**Problem to solve**
Word for word, print each line of the listing below; pictures stay out.

━━ Provided material

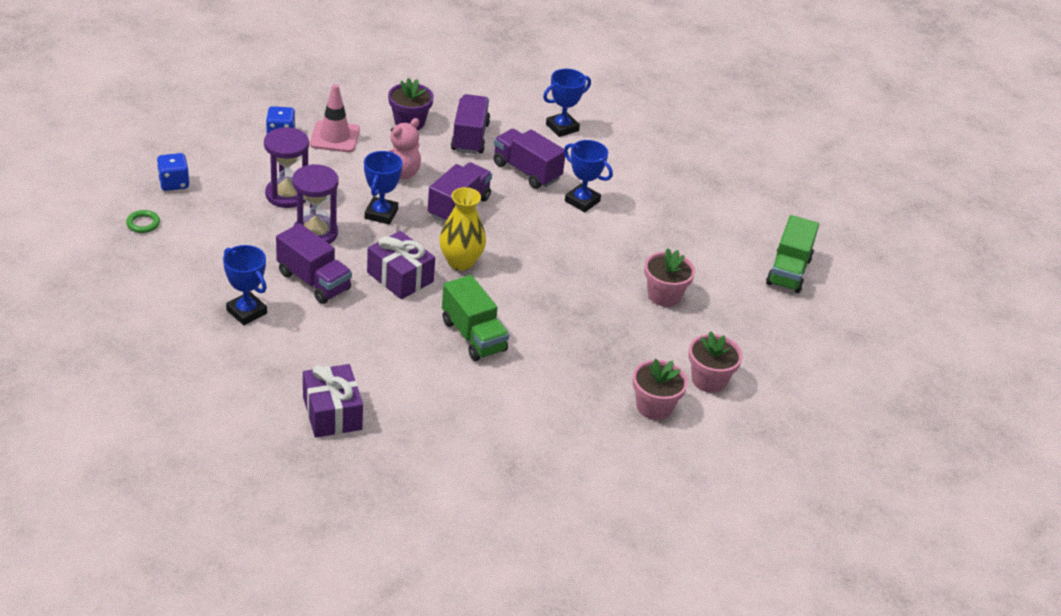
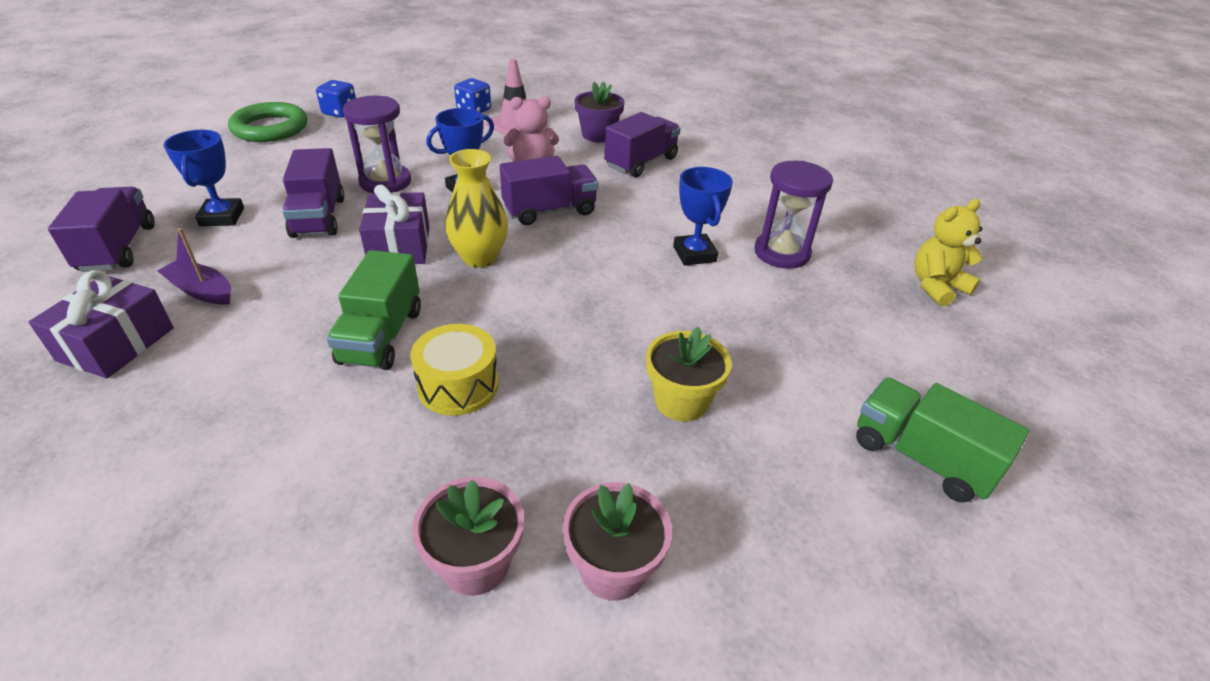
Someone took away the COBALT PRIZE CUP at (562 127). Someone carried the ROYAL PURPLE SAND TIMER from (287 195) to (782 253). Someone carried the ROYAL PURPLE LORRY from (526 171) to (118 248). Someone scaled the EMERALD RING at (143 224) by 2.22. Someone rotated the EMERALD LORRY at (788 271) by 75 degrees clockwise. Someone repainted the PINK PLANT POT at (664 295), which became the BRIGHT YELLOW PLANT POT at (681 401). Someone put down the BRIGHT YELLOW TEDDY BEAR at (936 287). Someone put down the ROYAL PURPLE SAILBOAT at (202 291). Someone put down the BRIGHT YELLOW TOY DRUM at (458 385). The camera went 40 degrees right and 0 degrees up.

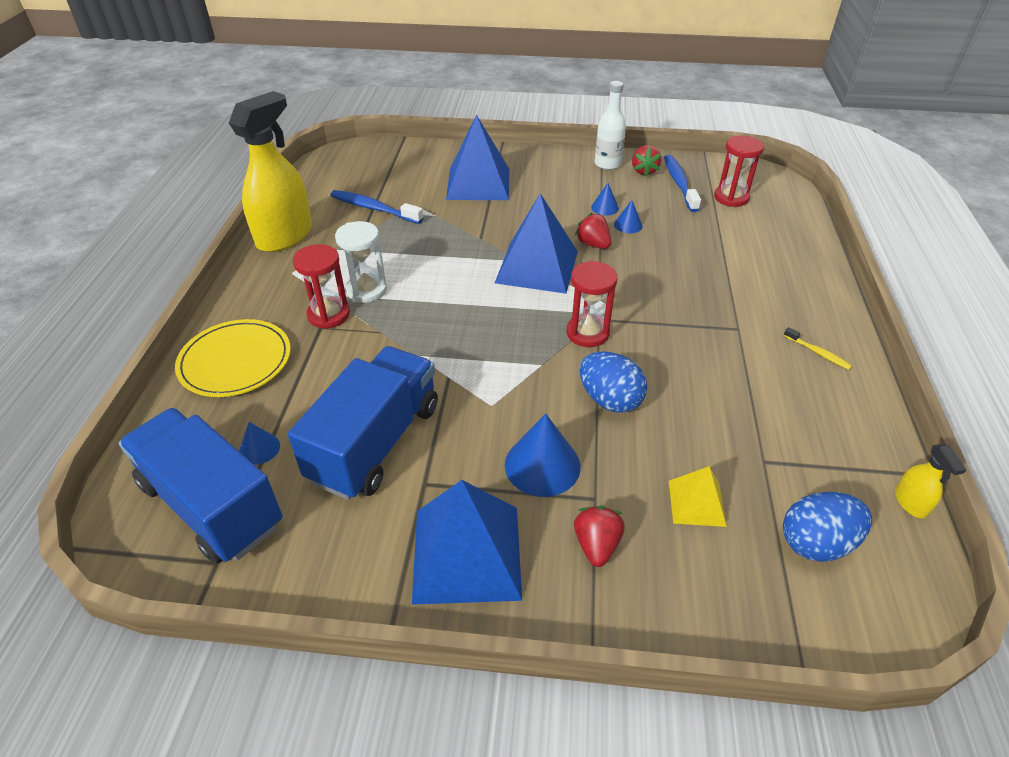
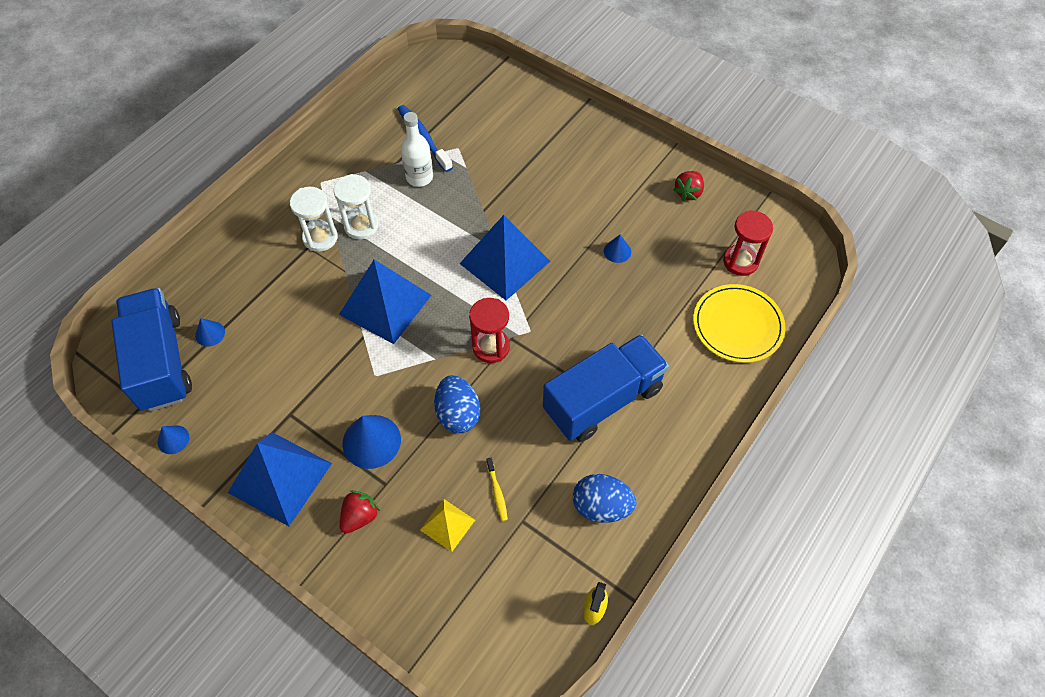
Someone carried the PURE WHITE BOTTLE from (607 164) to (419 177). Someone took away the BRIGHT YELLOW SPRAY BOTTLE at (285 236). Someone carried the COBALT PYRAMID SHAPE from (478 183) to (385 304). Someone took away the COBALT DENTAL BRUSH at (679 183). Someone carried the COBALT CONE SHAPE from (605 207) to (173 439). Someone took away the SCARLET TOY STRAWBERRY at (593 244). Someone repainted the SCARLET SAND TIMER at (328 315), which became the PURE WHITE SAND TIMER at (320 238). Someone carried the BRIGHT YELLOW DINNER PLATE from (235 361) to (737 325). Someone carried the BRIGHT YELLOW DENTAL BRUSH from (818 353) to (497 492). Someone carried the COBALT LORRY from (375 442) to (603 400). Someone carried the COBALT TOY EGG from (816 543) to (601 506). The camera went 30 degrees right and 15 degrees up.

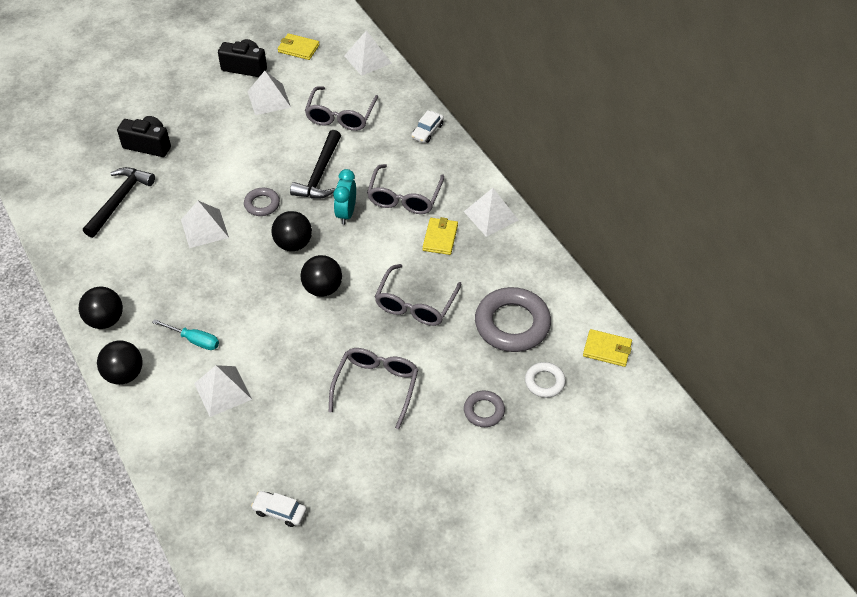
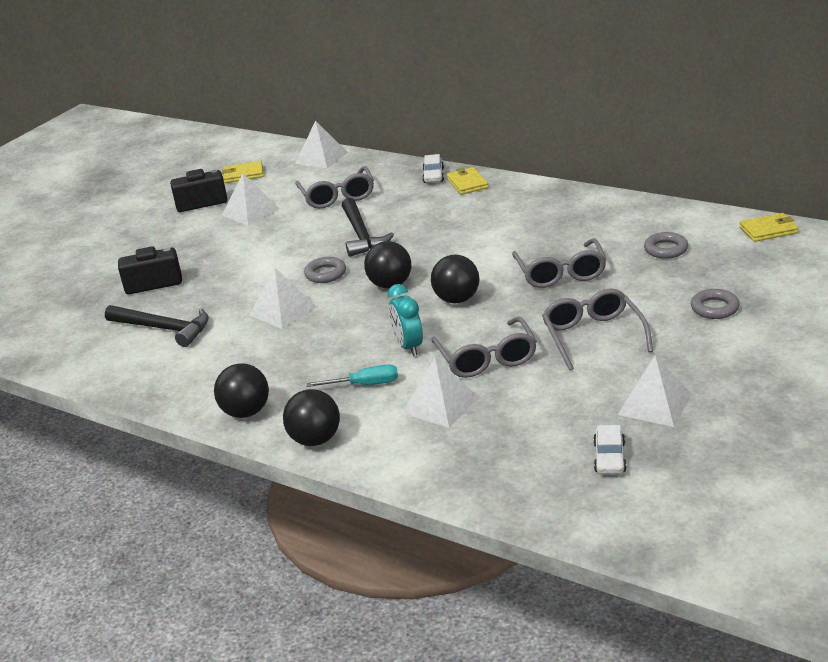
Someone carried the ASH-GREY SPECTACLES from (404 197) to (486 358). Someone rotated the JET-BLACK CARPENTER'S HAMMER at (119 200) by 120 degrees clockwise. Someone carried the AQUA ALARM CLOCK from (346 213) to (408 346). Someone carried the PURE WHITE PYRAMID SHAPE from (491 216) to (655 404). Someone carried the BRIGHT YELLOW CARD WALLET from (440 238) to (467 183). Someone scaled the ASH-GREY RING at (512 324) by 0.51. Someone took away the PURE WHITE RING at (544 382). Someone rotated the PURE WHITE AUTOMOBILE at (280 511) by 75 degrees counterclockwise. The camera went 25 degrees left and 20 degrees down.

━━━━

**Written solution**
Someone took away the COBALT PRIZE CUP at (562 127). Someone carried the ROYAL PURPLE SAND TIMER from (287 195) to (782 253). Someone carried the ROYAL PURPLE LORRY from (526 171) to (118 248). Someone scaled the EMERALD RING at (143 224) by 2.22. Someone rotated the EMERALD LORRY at (788 271) by 75 degrees clockwise. Someone repainted the PINK PLANT POT at (664 295), which became the BRIGHT YELLOW PLANT POT at (681 401). Someone put down the BRIGHT YELLOW TEDDY BEAR at (936 287). Someone put down the ROYAL PURPLE SAILBOAT at (202 291). Someone put down the BRIGHT YELLOW TOY DRUM at (458 385). The camera went 40 degrees right and 0 degrees up.

Someone carried the PURE WHITE BOTTLE from (607 164) to (419 177). Someone took away the BRIGHT YELLOW SPRAY BOTTLE at (285 236). Someone carried the COBALT PYRAMID SHAPE from (478 183) to (385 304). Someone took away the COBALT DENTAL BRUSH at (679 183). Someone carried the COBALT CONE SHAPE from (605 207) to (173 439). Someone took away the SCARLET TOY STRAWBERRY at (593 244). Someone repainted the SCARLET SAND TIMER at (328 315), which became the PURE WHITE SAND TIMER at (320 238). Someone carried the BRIGHT YELLOW DINNER PLATE from (235 361) to (737 325). Someone carried the BRIGHT YELLOW DENTAL BRUSH from (818 353) to (497 492). Someone carried the COBALT LORRY from (375 442) to (603 400). Someone carried the COBALT TOY EGG from (816 543) to (601 506). The camera went 30 degrees right and 15 degrees up.

Someone carried the ASH-GREY SPECTACLES from (404 197) to (486 358). Someone rotated the JET-BLACK CARPENTER'S HAMMER at (119 200) by 120 degrees clockwise. Someone carried the AQUA ALARM CLOCK from (346 213) to (408 346). Someone carried the PURE WHITE PYRAMID SHAPE from (491 216) to (655 404). Someone carried the BRIGHT YELLOW CARD WALLET from (440 238) to (467 183). Someone scaled the ASH-GREY RING at (512 324) by 0.51. Someone took away the PURE WHITE RING at (544 382). Someone rotated the PURE WHITE AUTOMOBILE at (280 511) by 75 degrees counterclockwise. The camera went 25 degrees left and 20 degrees down.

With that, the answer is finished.